### Problem requirements
Only one stretch of the data is wanted: the line containing "brown spray bottle: 1 -> 0", the line containing "white vase: 1 -> 0", and every line between them, copied exactly.

### Records shown
⟨
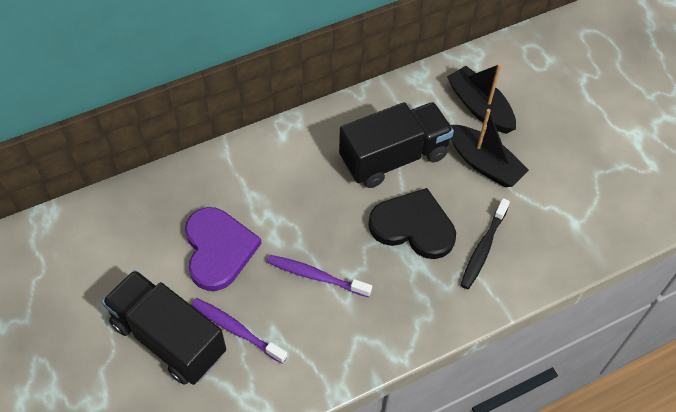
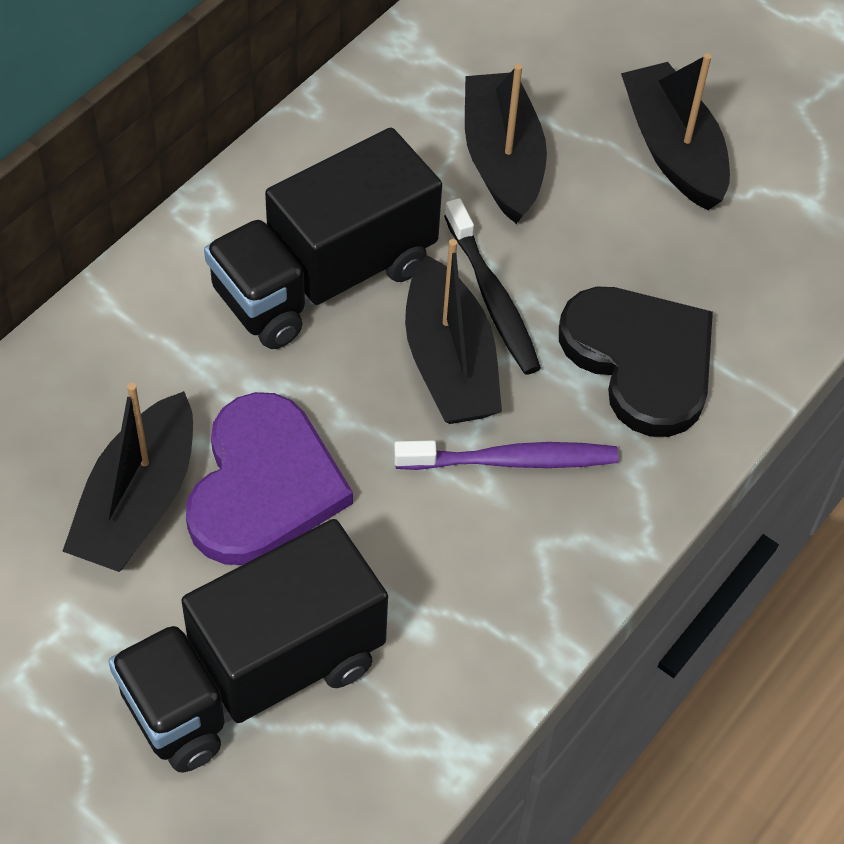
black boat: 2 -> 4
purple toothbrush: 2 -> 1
⟩
⟨
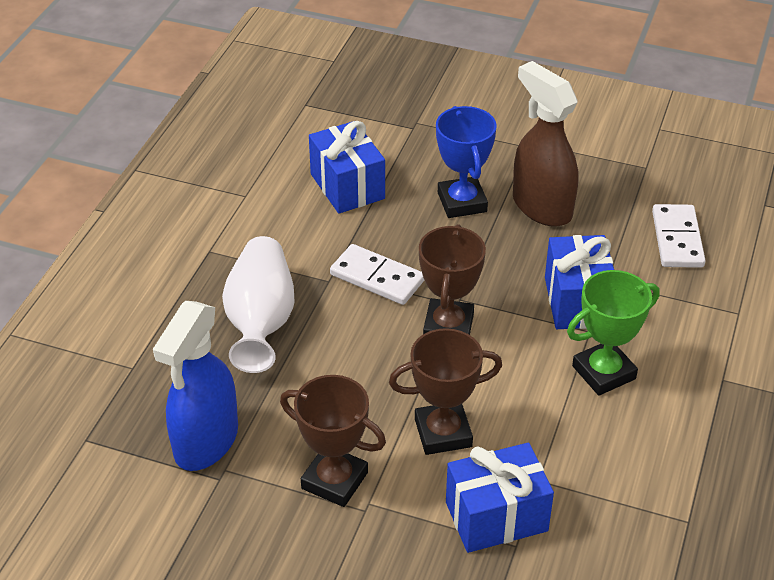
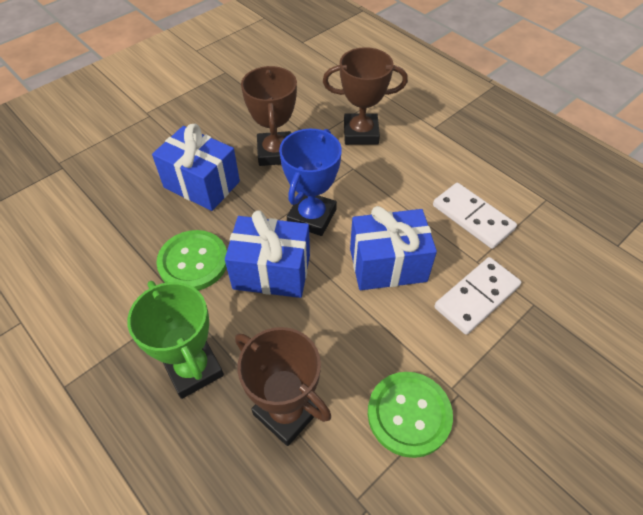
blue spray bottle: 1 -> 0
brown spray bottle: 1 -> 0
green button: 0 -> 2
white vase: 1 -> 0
⟩
### Response to this exercise
brown spray bottle: 1 -> 0
green button: 0 -> 2
white vase: 1 -> 0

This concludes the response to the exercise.